TRY IT. Starting at the line that contains "R12: 3.3k (N3, VS) -> 3.3k (N3, N11)", return every line through the end of the entries below, exactly and with nothing else.

DATA RECORDS.
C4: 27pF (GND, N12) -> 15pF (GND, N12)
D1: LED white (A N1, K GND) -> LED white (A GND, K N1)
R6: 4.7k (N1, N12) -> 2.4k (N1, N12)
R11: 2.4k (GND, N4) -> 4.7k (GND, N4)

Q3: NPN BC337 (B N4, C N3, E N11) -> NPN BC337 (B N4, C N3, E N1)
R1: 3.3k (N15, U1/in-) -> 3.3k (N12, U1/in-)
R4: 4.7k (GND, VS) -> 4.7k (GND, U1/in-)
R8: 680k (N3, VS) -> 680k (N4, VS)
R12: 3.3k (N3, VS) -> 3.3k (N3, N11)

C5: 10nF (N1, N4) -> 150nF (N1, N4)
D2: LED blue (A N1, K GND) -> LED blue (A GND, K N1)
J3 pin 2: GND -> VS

RESULT OF THIS EXERCISE.
R12: 3.3k (N3, VS) -> 3.3k (N3, N11)

C5: 10nF (N1, N4) -> 150nF (N1, N4)
D2: LED blue (A N1, K GND) -> LED blue (A GND, K N1)
J3 pin 2: GND -> VS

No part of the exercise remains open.